Your instructions | All of the data needs to be repeated exactly.

(Data entries)
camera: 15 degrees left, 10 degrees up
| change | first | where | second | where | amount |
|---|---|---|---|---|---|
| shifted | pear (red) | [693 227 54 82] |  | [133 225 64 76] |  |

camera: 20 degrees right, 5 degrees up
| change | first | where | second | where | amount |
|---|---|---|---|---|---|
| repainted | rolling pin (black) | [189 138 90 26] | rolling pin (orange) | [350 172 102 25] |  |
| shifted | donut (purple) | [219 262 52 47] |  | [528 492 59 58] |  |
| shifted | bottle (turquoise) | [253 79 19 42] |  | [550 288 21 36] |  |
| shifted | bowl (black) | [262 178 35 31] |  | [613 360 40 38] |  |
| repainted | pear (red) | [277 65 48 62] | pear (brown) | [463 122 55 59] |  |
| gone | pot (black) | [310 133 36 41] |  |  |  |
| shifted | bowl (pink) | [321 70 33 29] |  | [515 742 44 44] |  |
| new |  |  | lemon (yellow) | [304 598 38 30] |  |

Response to this task |
camera: 15 degrees left, 10 degrees up
| change | first | where | second | where | amount |
|---|---|---|---|---|---|
| shifted | pear (red) | [693 227 54 82] |  | [133 225 64 76] |  |

camera: 20 degrees right, 5 degrees up
| change | first | where | second | where | amount |
|---|---|---|---|---|---|
| repainted | rolling pin (black) | [189 138 90 26] | rolling pin (orange) | [350 172 102 25] |  |
| shifted | donut (purple) | [219 262 52 47] |  | [528 492 59 58] |  |
| shifted | bottle (turquoise) | [253 79 19 42] |  | [550 288 21 36] |  |
| shifted | bowl (black) | [262 178 35 31] |  | [613 360 40 38] |  |
| repainted | pear (red) | [277 65 48 62] | pear (brown) | [463 122 55 59] |  |
| gone | pot (black) | [310 133 36 41] |  |  |  |
| shifted | bowl (pink) | [321 70 33 29] |  | [515 742 44 44] |  |
| new |  |  | lemon (yellow) | [304 598 38 30] |  |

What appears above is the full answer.